Supplied information START

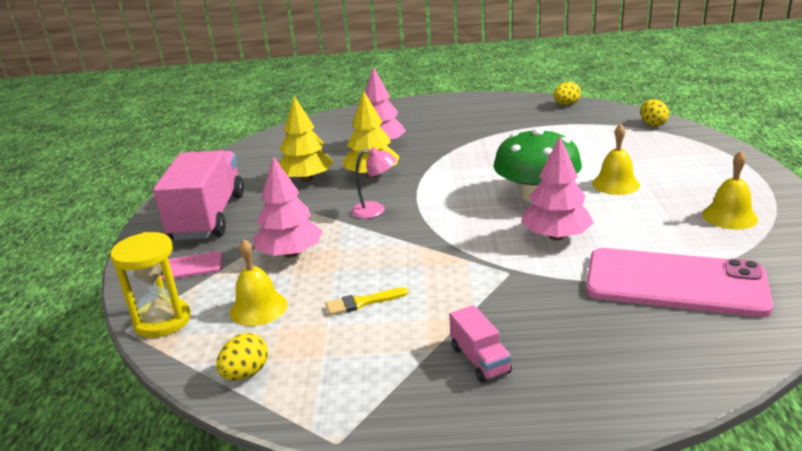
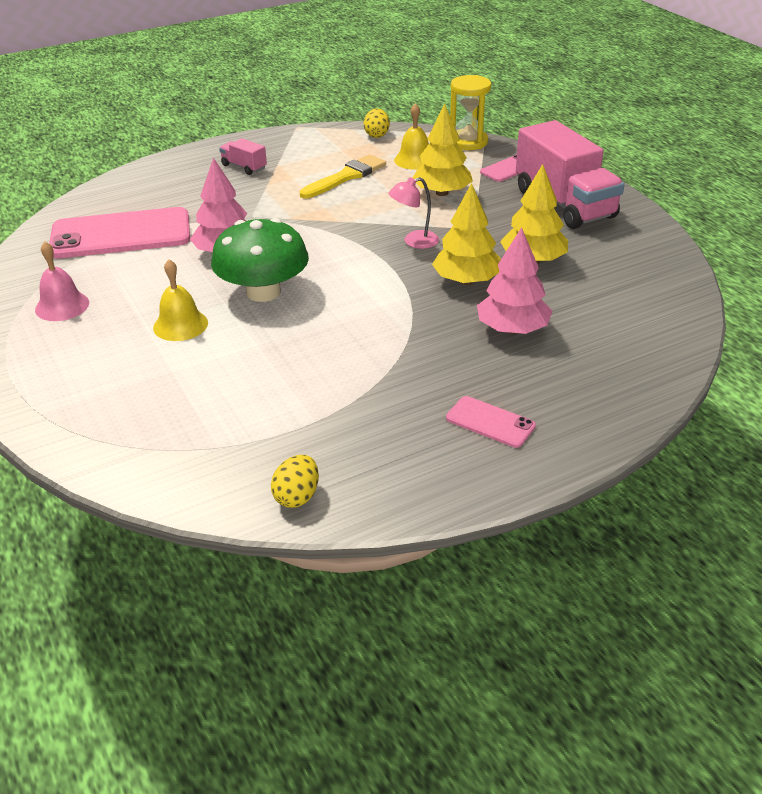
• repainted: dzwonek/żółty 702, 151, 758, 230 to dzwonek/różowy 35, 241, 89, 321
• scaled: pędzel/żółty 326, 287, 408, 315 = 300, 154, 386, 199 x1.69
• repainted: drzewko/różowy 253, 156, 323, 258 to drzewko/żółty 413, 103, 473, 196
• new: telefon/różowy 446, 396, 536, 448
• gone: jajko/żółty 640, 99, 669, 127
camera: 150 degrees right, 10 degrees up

Supplied information END

» Exercise
Return precisely the lines of the records, starting with the line that holds "99, 669, 127" and ending with the last one.

» Result of this exercise
• gone: jajko/żółty 640, 99, 669, 127
camera: 150 degrees right, 10 degrees up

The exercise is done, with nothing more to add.